Saved entries:
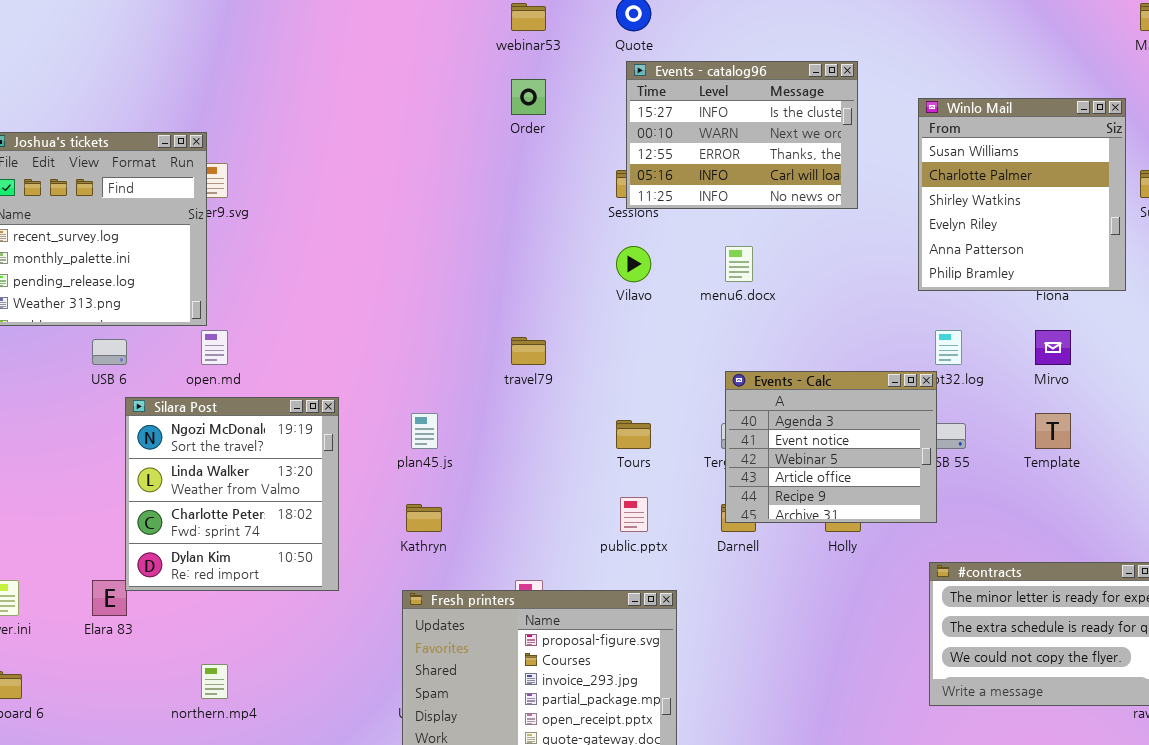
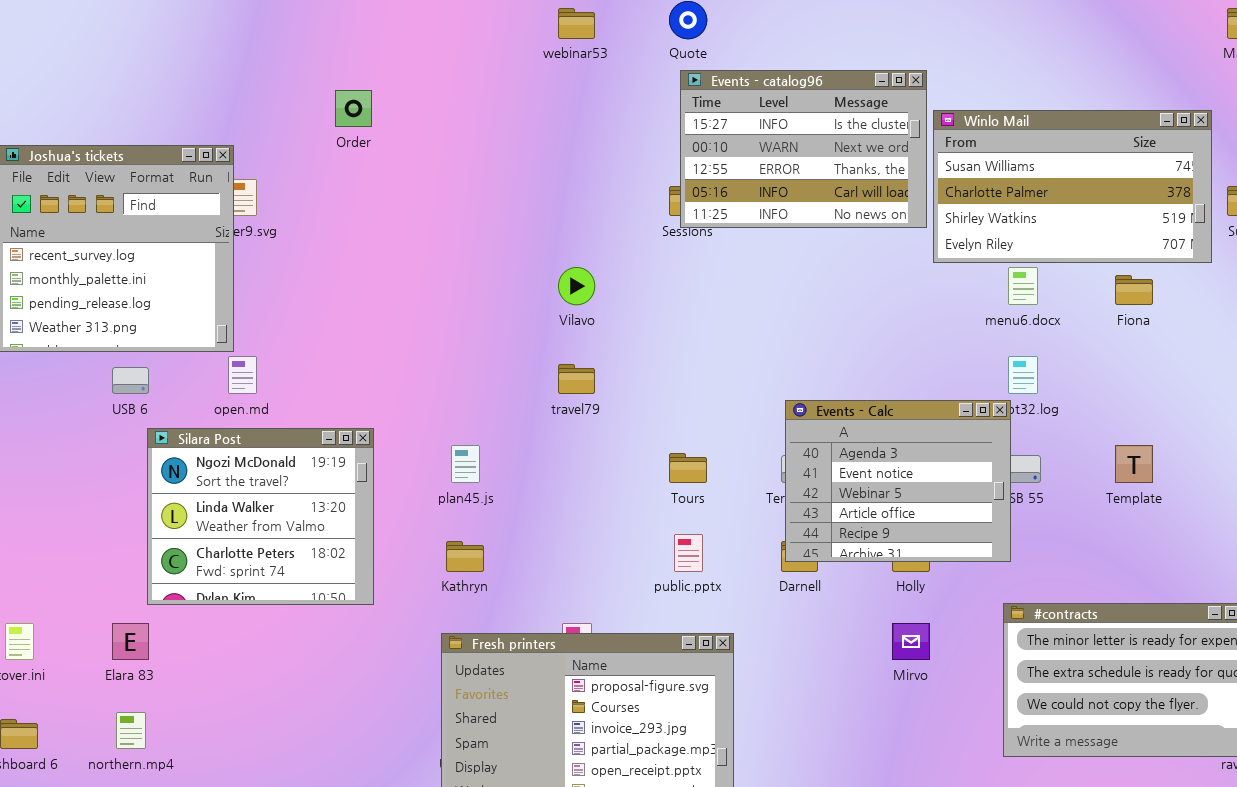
Order: [511,79,546,115] -> [335,90,372,127], moved
Winlo Mail: [918,98,1126,291] -> [933,110,1212,263], resized
Vilavo: [616,246,651,282] -> [558,267,595,305], moved
menu6.docx: [725,246,753,282] -> [1008,267,1038,305], moved
Mirvo: [1035,330,1071,365] -> [892,623,930,660], moved
Silara Post: [125,397,339,591] -> [147,428,374,605], resized
northern.mp4: [201,664,228,699] -> [116,712,146,749], moved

- [Exercise brief]: Please repeat the data above exactly as it appears, pictures excluded.

- [Result of this task]:
Order: [511,79,546,115] -> [335,90,372,127], moved
Winlo Mail: [918,98,1126,291] -> [933,110,1212,263], resized
Vilavo: [616,246,651,282] -> [558,267,595,305], moved
menu6.docx: [725,246,753,282] -> [1008,267,1038,305], moved
Mirvo: [1035,330,1071,365] -> [892,623,930,660], moved
Silara Post: [125,397,339,591] -> [147,428,374,605], resized
northern.mp4: [201,664,228,699] -> [116,712,146,749], moved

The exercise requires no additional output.